**Activity:** Repeat precisely the span of lines below that opens with the line containing "building: none -> [324,55,376,112]" and closes with the line containing "building: none -> [339,358,388,408]", both included.

------ The records

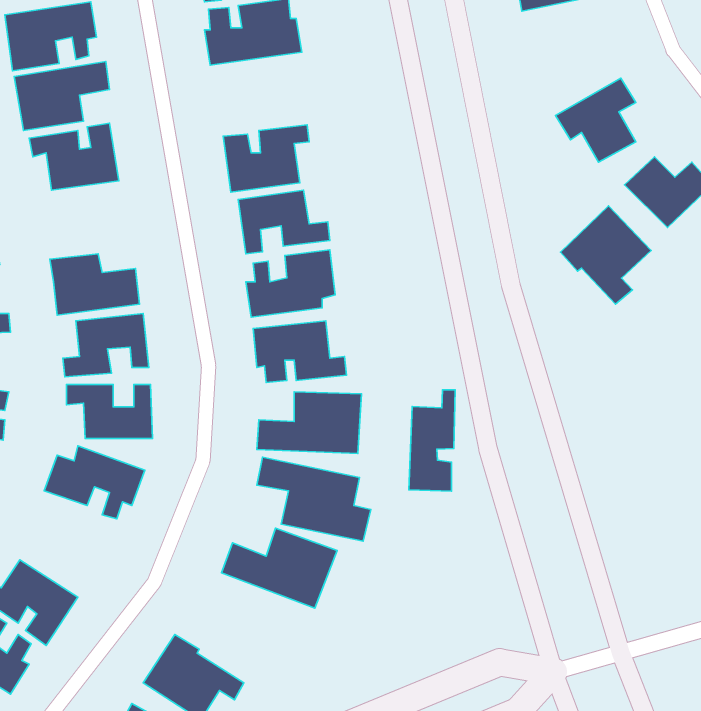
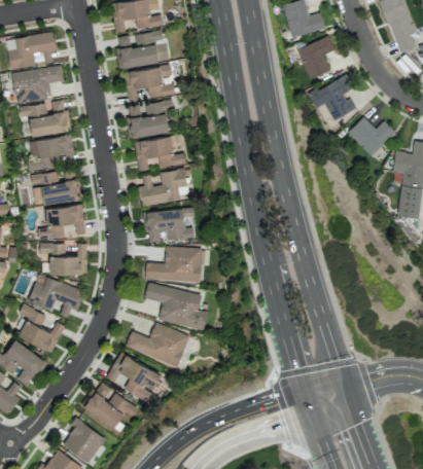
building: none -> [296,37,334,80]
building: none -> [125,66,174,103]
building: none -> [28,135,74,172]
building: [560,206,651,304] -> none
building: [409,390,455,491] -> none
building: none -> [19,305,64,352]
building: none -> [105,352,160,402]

------------
------ The records

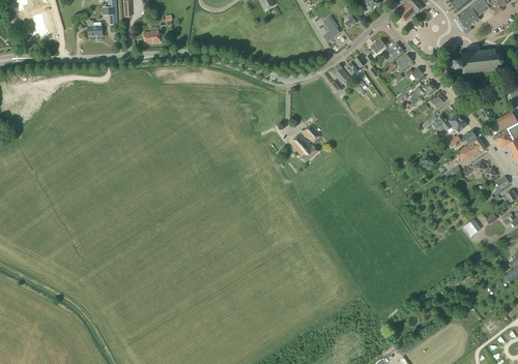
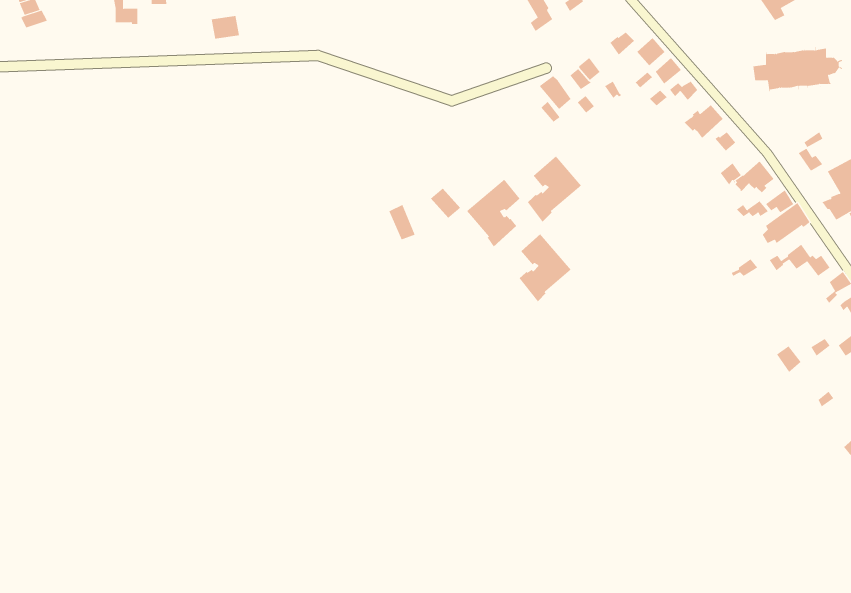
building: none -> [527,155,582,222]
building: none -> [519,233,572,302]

------------
------ The records

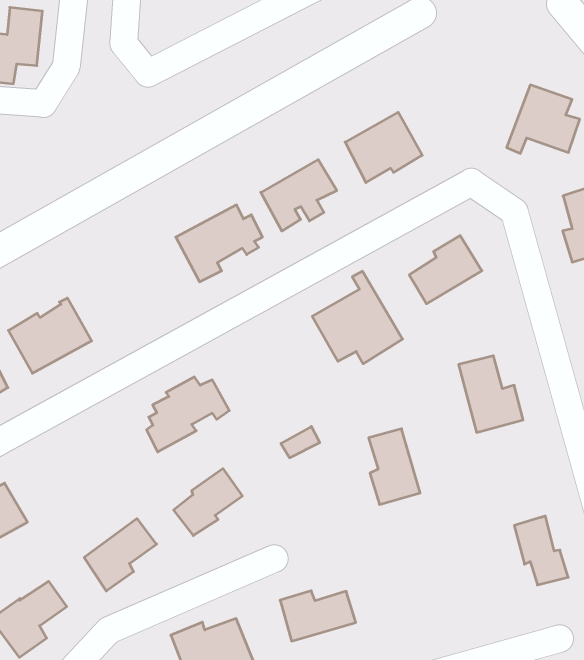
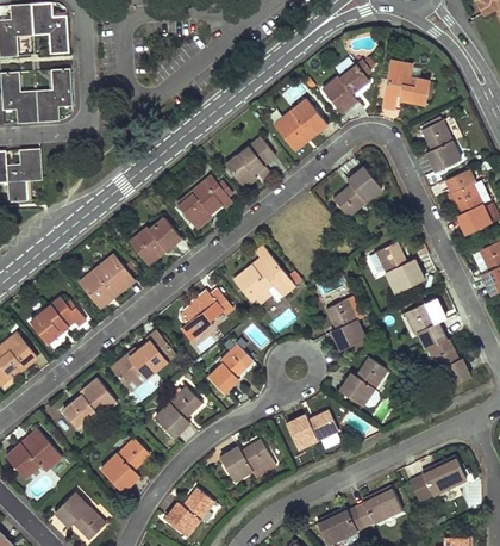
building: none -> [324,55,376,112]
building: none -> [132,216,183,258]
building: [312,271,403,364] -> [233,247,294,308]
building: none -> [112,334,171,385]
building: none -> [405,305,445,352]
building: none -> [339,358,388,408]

------------

**Task answer:**
building: none -> [324,55,376,112]
building: none -> [132,216,183,258]
building: [312,271,403,364] -> [233,247,294,308]
building: none -> [112,334,171,385]
building: none -> [405,305,445,352]
building: none -> [339,358,388,408]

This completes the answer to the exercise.